#### [Excerpts from a dataset]
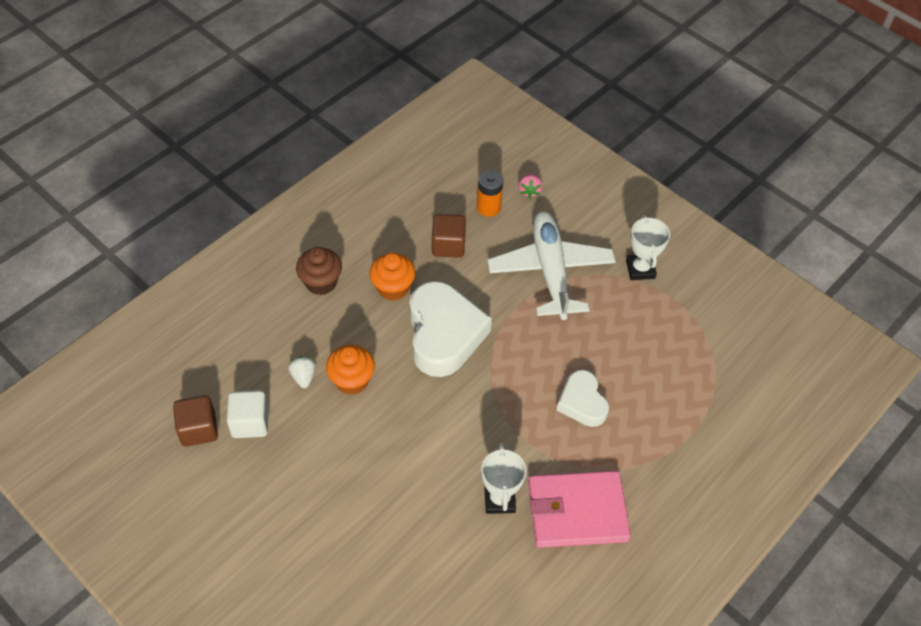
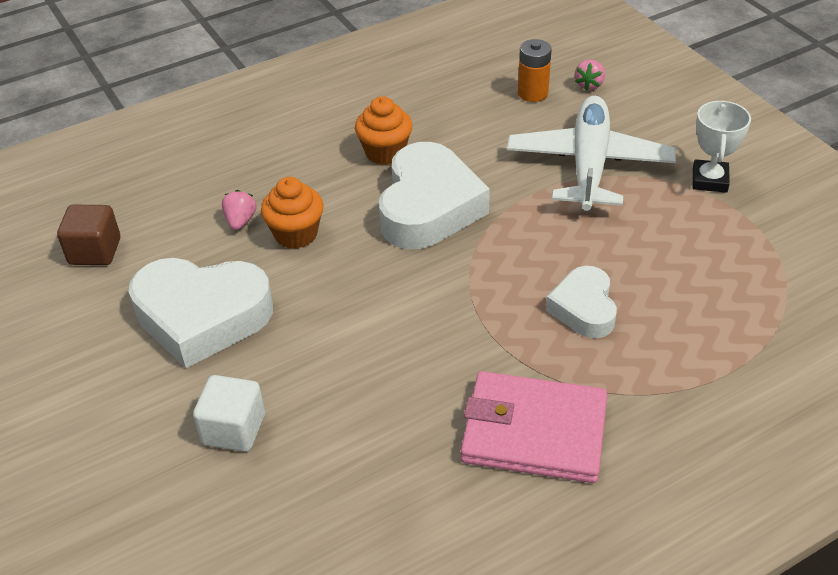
camera: 20 degrees right, 10 degrees down
(250, 423) = (156, 255): white cube -> white cube (234, 429)
(303, 377) = (240, 221): white strawberry -> pink strawberry
(309, 471) = (202, 317): none -> white heart
(321, 282) = (302, 135): brown cupcake -> none
(448, 245) = (469, 122): brown cube -> none
(499, 500) = (431, 396): white trophy -> none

#### [What needs to be done]
Lines that include the word "white" are to be extracted from the data above.

#### [Your solution]
(250, 423) = (156, 255): white cube -> white cube (234, 429)
(303, 377) = (240, 221): white strawberry -> pink strawberry
(309, 471) = (202, 317): none -> white heart
(499, 500) = (431, 396): white trophy -> none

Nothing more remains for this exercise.